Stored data
=== Section Start ===

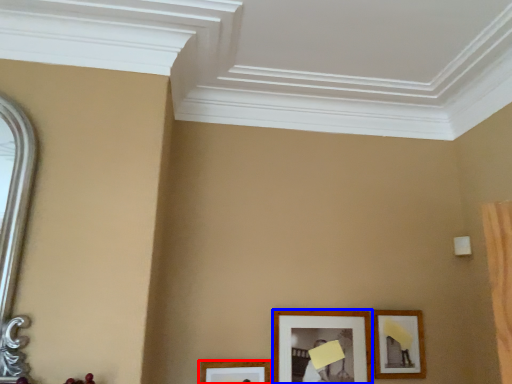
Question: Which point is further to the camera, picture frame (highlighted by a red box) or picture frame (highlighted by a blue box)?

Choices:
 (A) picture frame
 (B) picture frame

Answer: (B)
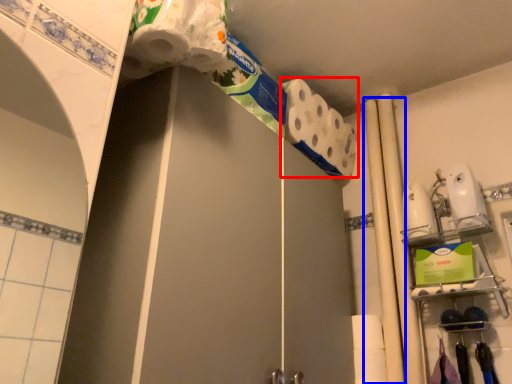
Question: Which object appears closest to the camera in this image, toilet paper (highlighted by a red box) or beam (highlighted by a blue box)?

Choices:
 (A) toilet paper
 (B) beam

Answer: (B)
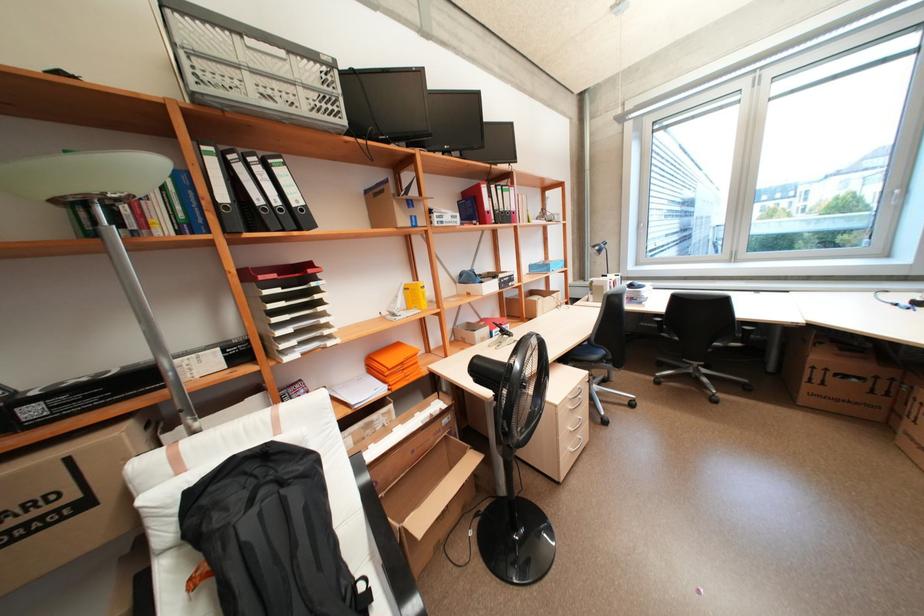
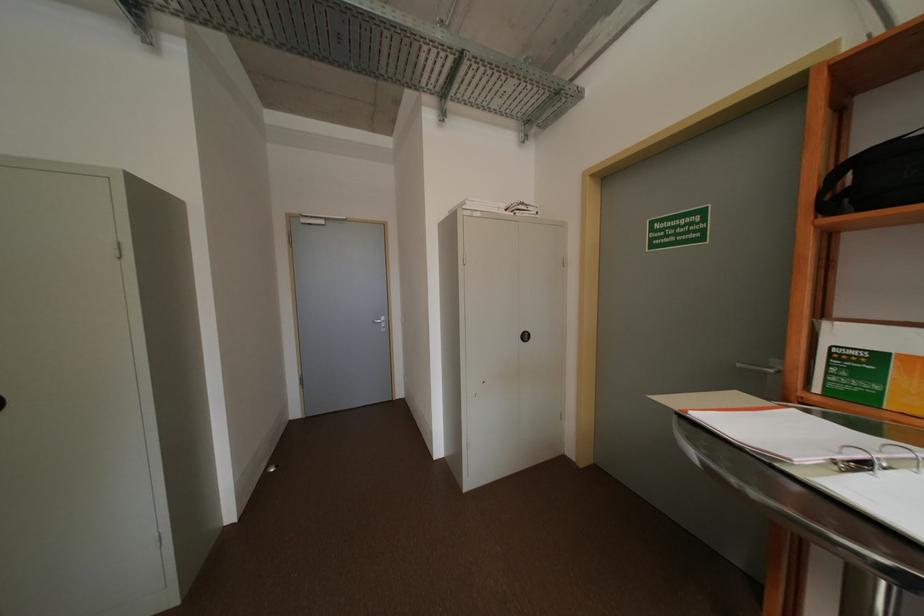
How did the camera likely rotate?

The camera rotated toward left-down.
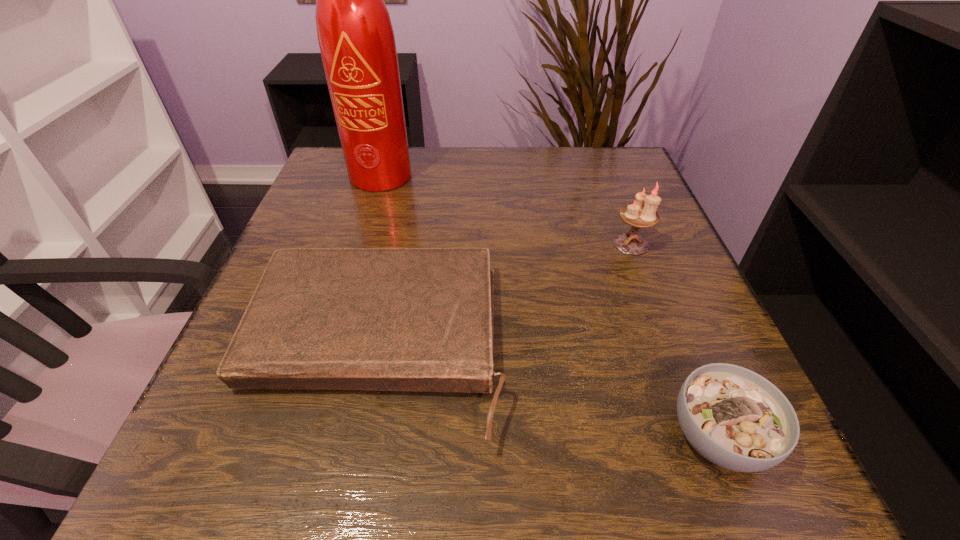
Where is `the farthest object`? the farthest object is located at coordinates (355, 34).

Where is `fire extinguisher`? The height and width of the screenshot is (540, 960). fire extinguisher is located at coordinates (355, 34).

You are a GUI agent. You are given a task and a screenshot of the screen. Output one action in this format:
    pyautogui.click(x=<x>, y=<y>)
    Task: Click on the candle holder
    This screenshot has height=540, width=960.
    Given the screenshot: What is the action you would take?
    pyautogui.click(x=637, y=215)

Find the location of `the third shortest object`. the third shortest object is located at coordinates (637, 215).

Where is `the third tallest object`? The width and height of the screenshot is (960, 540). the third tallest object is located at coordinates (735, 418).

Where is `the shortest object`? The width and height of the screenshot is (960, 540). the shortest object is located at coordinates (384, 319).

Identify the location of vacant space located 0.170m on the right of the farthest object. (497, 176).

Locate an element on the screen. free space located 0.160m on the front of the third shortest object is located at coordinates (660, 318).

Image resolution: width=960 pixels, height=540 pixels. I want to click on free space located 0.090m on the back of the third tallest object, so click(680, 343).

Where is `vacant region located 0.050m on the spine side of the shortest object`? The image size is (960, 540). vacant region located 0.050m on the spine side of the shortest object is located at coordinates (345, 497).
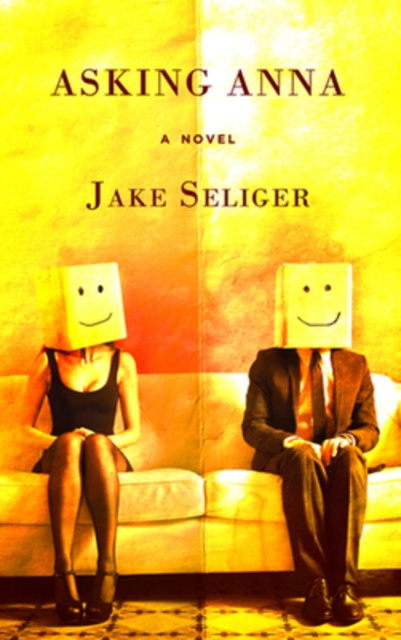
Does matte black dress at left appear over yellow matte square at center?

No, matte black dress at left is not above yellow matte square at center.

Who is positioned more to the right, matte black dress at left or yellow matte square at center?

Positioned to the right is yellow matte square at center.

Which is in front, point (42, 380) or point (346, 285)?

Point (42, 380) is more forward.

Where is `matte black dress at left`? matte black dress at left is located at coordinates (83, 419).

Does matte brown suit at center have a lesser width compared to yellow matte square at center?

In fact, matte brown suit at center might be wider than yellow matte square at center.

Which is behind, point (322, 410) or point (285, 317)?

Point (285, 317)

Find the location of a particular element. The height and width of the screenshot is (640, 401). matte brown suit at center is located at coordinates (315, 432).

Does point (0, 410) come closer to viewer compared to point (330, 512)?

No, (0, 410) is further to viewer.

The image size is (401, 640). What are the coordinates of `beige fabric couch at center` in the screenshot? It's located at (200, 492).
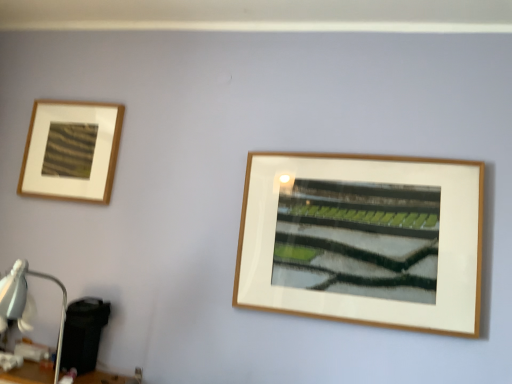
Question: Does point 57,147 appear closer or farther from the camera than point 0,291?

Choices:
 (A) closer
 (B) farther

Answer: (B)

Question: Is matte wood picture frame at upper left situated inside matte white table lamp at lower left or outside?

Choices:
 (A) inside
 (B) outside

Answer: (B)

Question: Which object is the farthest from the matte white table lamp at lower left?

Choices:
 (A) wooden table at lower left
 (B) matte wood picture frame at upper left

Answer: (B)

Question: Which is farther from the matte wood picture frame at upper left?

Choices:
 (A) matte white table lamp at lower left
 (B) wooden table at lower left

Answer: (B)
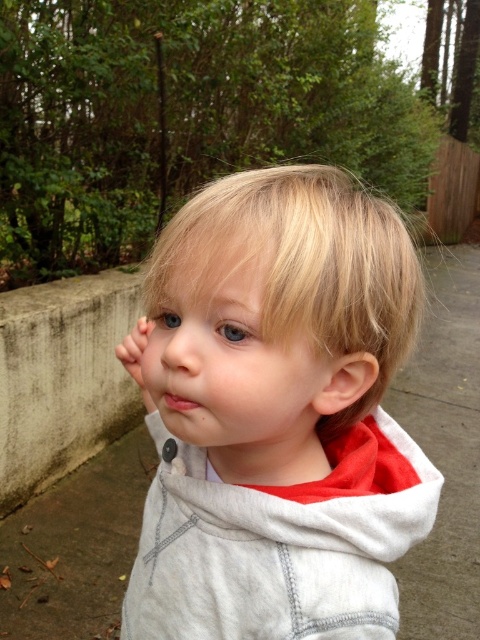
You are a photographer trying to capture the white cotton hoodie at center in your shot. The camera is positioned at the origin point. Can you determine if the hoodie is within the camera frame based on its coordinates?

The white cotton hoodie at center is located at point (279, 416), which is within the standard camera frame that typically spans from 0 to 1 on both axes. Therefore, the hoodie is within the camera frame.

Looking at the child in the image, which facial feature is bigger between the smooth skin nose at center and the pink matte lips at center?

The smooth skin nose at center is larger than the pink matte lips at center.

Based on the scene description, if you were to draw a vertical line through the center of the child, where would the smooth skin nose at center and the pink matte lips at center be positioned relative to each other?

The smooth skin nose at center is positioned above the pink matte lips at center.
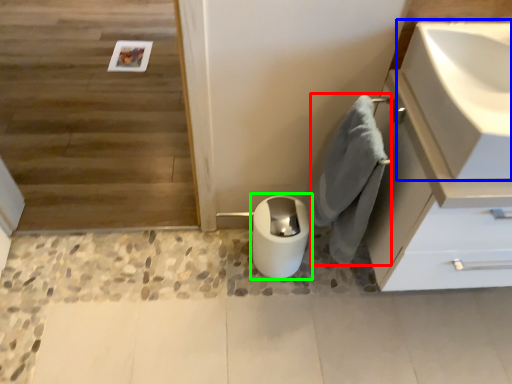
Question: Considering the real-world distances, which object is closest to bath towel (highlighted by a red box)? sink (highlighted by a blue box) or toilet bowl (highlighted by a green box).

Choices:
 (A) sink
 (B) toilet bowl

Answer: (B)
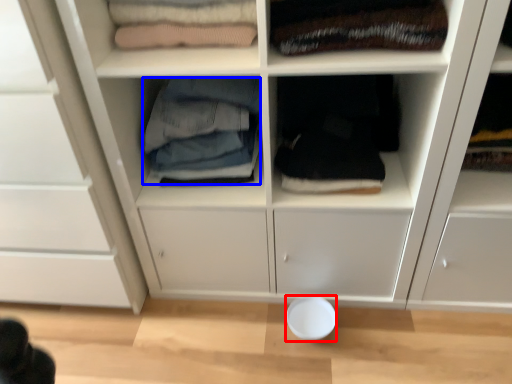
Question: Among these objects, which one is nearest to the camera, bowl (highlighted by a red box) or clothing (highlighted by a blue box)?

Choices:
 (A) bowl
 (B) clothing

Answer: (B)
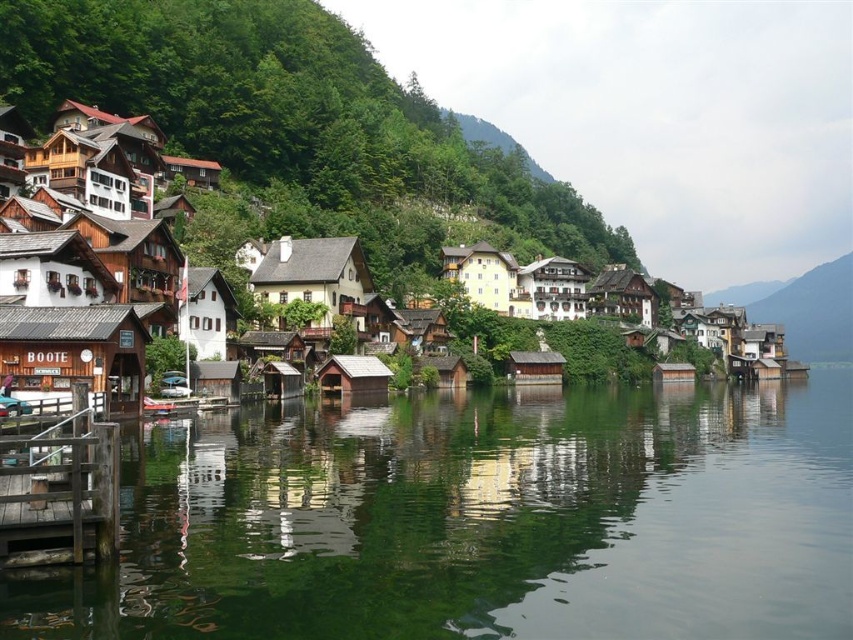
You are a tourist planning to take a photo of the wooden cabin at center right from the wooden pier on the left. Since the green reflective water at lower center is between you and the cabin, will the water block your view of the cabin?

=== Section End ===

Starting at the line that contains "The white cotton hoodie at center is" and ending at the end of the listing, rewrite those lines with "sink" swapped for "washbasin" and nothing else changed. Leave the pictures out.

The white cotton hoodie at center is located at point (279, 416), which is within the standard camera frame that typically spans from 0 to 1 on both axes. Therefore, the hoodie is within the camera frame.

Looking at the child in the image, which facial feature is bigger between the smooth skin nose at center and the pink matte lips at center?

The smooth skin nose at center is larger than the pink matte lips at center.

Based on the scene description, if you were to draw a vertical line through the center of the child, where would the smooth skin nose at center and the pink matte lips at center be positioned relative to each other?

The smooth skin nose at center is positioned above the pink matte lips at center.
Question: Considering the real-world distances, which object is closest to bath towel (highlighted by a red box)? washbasin (highlighted by a blue box) or toilet bowl (highlighted by a green box).

Choices:
 (A) washbasin
 (B) toilet bowl

Answer: (B)
Question: Among these objects, which one is nearest to the camera, bowl (highlighted by a red box) or clothing (highlighted by a blue box)?

Choices:
 (A) bowl
 (B) clothing

Answer: (B)
You are a tourist planning to take a photo of the wooden cabin at center right from the wooden pier on the left. Since the green reflective water at lower center is between you and the cabin, will the water block your view of the cabin?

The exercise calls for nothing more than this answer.